**Assignment**:
As the answer, give a copy of each line below that includes the word "blue".

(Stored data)
◇ ◇ ◇
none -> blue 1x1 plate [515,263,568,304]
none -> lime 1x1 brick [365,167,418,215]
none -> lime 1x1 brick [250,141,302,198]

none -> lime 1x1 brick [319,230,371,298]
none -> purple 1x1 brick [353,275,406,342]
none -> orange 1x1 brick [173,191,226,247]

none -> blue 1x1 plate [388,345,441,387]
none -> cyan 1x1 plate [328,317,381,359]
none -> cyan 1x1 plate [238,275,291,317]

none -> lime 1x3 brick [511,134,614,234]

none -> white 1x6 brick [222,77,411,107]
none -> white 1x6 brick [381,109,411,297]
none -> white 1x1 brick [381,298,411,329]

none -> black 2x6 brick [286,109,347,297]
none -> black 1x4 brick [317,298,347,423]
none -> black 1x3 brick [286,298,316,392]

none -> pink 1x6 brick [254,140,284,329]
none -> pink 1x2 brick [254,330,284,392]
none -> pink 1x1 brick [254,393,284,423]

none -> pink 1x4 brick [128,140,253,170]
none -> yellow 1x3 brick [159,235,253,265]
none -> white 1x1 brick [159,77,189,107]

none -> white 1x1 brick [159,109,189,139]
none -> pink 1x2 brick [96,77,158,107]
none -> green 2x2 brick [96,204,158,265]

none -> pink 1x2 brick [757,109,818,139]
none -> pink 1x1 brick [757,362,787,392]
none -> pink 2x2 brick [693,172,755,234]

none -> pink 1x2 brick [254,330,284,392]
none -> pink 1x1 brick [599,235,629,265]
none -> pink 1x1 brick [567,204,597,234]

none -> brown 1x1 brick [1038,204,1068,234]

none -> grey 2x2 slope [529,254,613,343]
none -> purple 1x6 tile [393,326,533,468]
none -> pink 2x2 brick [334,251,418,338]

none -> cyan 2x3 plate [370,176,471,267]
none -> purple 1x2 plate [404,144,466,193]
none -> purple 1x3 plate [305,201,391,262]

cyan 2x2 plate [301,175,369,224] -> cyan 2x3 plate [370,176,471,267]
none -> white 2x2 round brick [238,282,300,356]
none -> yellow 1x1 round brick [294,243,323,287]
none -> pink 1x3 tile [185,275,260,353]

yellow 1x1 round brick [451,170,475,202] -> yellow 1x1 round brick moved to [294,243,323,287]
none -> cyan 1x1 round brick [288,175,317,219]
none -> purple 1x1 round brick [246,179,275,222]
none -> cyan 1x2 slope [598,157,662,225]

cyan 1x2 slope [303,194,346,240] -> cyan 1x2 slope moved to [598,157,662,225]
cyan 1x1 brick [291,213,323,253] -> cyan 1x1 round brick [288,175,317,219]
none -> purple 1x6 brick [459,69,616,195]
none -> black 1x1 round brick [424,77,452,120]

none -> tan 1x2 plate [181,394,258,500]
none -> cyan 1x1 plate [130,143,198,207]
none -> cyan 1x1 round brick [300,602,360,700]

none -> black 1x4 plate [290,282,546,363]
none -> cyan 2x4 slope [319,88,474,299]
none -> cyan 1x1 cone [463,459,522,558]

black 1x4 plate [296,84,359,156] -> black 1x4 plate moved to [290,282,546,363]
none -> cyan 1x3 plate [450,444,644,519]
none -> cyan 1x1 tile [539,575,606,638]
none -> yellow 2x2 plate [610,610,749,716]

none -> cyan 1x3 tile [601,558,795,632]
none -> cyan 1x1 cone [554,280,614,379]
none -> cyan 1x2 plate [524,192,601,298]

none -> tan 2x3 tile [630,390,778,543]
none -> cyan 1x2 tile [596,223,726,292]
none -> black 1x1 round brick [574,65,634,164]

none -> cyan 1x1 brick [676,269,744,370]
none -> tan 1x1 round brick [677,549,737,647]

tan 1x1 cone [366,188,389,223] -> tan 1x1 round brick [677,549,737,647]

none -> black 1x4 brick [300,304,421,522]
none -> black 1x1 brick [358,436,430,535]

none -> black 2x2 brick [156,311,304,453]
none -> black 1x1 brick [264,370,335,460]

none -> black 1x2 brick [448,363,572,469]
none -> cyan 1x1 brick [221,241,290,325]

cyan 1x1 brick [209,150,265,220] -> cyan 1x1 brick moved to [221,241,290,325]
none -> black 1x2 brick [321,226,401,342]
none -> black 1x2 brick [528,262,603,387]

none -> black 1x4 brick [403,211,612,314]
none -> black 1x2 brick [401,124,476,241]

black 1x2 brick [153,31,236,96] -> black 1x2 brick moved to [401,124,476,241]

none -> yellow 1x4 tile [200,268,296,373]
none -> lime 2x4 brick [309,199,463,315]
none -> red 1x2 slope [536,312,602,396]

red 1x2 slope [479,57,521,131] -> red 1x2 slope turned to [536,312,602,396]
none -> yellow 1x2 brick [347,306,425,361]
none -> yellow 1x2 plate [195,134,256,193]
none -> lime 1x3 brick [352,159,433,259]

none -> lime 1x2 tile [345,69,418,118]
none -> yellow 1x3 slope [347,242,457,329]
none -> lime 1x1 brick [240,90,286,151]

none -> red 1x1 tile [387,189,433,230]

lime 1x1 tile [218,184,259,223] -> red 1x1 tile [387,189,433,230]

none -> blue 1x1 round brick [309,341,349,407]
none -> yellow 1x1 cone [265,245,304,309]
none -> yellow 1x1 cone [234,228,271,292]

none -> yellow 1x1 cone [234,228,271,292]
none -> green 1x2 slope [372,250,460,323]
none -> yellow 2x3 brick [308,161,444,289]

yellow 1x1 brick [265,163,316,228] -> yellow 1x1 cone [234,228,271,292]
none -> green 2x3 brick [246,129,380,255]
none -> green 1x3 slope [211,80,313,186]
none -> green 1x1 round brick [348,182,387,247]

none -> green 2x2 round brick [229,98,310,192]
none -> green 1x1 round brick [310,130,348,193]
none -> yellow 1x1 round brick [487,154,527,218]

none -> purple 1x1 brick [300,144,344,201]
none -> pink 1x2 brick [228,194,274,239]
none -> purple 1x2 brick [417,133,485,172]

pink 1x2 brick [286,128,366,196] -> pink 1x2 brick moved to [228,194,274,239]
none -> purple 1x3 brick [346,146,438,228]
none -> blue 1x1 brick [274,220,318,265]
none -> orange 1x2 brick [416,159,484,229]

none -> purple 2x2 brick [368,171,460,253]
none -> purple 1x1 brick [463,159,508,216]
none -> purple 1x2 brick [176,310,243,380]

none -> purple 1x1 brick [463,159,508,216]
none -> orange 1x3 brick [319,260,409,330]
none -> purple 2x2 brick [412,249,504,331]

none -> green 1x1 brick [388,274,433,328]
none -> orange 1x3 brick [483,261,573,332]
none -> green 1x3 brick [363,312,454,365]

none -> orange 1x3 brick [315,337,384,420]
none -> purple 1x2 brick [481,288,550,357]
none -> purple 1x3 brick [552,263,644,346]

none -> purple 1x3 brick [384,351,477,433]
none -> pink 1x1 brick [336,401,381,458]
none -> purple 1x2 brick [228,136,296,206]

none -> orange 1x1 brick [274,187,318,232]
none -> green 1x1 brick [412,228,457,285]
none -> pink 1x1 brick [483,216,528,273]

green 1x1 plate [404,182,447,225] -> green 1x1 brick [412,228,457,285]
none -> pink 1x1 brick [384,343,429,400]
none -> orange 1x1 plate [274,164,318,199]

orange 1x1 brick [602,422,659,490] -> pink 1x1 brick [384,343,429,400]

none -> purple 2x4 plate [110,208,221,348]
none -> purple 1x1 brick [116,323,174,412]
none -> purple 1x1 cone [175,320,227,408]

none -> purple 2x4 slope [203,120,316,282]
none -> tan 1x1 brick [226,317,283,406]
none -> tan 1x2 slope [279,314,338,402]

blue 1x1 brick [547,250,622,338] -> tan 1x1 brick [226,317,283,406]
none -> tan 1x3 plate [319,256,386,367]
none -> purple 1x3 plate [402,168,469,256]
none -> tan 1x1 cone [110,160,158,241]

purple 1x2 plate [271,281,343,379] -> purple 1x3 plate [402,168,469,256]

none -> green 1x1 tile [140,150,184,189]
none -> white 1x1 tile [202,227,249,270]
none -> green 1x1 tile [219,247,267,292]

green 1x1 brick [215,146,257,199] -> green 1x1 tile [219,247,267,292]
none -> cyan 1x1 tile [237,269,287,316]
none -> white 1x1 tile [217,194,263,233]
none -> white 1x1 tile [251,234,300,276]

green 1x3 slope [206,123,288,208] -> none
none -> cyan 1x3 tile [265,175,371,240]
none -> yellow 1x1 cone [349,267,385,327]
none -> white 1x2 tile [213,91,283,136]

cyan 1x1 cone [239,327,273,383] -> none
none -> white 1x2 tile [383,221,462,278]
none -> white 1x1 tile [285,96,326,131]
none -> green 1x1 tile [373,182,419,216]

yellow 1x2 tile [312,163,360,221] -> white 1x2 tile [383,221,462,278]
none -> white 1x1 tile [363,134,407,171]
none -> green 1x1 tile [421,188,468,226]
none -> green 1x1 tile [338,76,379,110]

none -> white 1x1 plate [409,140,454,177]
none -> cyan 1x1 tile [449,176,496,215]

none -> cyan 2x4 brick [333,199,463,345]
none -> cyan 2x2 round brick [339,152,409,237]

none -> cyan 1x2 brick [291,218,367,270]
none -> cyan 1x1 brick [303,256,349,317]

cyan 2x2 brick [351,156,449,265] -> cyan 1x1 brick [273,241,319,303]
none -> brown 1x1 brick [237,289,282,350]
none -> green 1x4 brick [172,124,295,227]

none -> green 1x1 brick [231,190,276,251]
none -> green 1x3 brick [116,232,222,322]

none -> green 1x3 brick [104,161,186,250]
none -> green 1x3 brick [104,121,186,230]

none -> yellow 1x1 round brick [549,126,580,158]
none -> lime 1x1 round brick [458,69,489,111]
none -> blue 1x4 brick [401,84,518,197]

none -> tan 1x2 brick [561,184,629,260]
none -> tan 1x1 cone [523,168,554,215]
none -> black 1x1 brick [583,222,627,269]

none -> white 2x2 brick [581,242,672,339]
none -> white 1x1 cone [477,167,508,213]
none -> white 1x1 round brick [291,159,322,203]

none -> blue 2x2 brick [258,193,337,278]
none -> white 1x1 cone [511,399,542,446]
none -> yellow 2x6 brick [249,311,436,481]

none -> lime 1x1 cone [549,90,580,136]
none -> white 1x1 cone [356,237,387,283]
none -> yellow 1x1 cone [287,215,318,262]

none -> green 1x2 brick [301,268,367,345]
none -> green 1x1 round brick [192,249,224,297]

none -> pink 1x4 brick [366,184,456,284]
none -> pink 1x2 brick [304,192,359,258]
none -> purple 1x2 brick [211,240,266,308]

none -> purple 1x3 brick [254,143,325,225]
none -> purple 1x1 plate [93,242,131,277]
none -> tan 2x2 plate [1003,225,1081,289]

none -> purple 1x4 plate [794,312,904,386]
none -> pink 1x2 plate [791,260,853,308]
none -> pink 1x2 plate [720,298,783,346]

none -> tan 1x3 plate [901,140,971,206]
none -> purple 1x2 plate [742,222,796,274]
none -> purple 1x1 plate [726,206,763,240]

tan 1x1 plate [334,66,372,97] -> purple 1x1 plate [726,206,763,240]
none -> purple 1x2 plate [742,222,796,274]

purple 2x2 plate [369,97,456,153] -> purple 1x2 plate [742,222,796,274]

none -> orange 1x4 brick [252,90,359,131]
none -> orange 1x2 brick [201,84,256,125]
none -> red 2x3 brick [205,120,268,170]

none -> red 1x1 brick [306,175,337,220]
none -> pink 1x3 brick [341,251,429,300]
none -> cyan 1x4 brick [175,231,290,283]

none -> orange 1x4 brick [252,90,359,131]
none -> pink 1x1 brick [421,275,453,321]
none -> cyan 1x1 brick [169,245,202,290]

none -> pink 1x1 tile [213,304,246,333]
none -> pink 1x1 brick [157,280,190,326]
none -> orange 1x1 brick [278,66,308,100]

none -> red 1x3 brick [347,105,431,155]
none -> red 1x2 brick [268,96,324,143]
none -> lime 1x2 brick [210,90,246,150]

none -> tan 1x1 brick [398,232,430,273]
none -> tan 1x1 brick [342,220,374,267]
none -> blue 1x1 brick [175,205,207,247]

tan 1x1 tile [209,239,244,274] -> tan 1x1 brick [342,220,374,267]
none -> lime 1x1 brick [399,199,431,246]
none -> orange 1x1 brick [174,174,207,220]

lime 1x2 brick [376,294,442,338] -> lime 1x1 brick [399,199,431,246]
◇ ◇ ◇
**Problem solution**:
none -> blue 1x1 plate [515,263,568,304]
none -> blue 1x1 plate [388,345,441,387]
none -> blue 1x1 round brick [309,341,349,407]
none -> blue 1x1 brick [274,220,318,265]
blue 1x1 brick [547,250,622,338] -> tan 1x1 brick [226,317,283,406]
none -> blue 1x4 brick [401,84,518,197]
none -> blue 2x2 brick [258,193,337,278]
none -> blue 1x1 brick [175,205,207,247]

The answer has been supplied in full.